- _Task to complete_: Repeat word for word, please, only the lines from the one that includes "black watering can: 1 -> 0" through the final line of the data.

- _Records shown_:
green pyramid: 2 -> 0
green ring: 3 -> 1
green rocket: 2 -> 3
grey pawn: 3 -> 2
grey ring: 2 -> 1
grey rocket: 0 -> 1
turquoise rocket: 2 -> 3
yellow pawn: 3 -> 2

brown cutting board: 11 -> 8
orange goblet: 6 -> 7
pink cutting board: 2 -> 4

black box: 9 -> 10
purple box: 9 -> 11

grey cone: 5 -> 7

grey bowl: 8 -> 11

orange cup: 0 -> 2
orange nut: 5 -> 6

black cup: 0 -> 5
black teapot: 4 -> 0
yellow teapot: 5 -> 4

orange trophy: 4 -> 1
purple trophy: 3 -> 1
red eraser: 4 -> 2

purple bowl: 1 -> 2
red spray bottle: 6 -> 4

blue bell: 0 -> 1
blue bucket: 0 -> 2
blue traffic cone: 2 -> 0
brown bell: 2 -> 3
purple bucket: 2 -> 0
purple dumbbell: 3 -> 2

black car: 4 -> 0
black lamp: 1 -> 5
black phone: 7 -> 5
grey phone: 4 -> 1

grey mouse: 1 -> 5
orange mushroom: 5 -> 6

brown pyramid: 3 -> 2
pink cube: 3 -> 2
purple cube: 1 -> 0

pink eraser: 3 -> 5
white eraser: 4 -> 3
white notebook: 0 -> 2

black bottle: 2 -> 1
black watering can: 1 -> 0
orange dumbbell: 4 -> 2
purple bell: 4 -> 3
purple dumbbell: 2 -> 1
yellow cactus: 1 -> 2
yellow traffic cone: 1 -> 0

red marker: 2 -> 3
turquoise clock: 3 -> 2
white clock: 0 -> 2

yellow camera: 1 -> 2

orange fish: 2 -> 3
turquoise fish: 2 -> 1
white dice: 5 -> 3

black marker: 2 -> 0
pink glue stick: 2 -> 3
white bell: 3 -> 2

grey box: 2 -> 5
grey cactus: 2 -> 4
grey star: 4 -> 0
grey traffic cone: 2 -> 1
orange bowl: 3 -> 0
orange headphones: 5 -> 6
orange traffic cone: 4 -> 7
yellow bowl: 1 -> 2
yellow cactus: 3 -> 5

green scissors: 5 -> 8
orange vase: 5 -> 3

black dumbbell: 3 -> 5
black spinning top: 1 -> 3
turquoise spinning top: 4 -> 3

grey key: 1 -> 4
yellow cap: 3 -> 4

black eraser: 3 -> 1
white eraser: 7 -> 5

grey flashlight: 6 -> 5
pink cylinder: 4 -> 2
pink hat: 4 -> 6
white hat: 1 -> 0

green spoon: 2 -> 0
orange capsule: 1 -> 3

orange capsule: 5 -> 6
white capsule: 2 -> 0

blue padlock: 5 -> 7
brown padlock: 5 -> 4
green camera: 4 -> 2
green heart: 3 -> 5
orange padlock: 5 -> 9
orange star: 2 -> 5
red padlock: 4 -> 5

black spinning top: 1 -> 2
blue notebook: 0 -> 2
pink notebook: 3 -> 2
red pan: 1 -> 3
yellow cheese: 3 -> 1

- _Result for this task_:
black watering can: 1 -> 0
orange dumbbell: 4 -> 2
purple bell: 4 -> 3
purple dumbbell: 2 -> 1
yellow cactus: 1 -> 2
yellow traffic cone: 1 -> 0

red marker: 2 -> 3
turquoise clock: 3 -> 2
white clock: 0 -> 2

yellow camera: 1 -> 2

orange fish: 2 -> 3
turquoise fish: 2 -> 1
white dice: 5 -> 3

black marker: 2 -> 0
pink glue stick: 2 -> 3
white bell: 3 -> 2

grey box: 2 -> 5
grey cactus: 2 -> 4
grey star: 4 -> 0
grey traffic cone: 2 -> 1
orange bowl: 3 -> 0
orange headphones: 5 -> 6
orange traffic cone: 4 -> 7
yellow bowl: 1 -> 2
yellow cactus: 3 -> 5

green scissors: 5 -> 8
orange vase: 5 -> 3

black dumbbell: 3 -> 5
black spinning top: 1 -> 3
turquoise spinning top: 4 -> 3

grey key: 1 -> 4
yellow cap: 3 -> 4

black eraser: 3 -> 1
white eraser: 7 -> 5

grey flashlight: 6 -> 5
pink cylinder: 4 -> 2
pink hat: 4 -> 6
white hat: 1 -> 0

green spoon: 2 -> 0
orange capsule: 1 -> 3

orange capsule: 5 -> 6
white capsule: 2 -> 0

blue padlock: 5 -> 7
brown padlock: 5 -> 4
green camera: 4 -> 2
green heart: 3 -> 5
orange padlock: 5 -> 9
orange star: 2 -> 5
red padlock: 4 -> 5

black spinning top: 1 -> 2
blue notebook: 0 -> 2
pink notebook: 3 -> 2
red pan: 1 -> 3
yellow cheese: 3 -> 1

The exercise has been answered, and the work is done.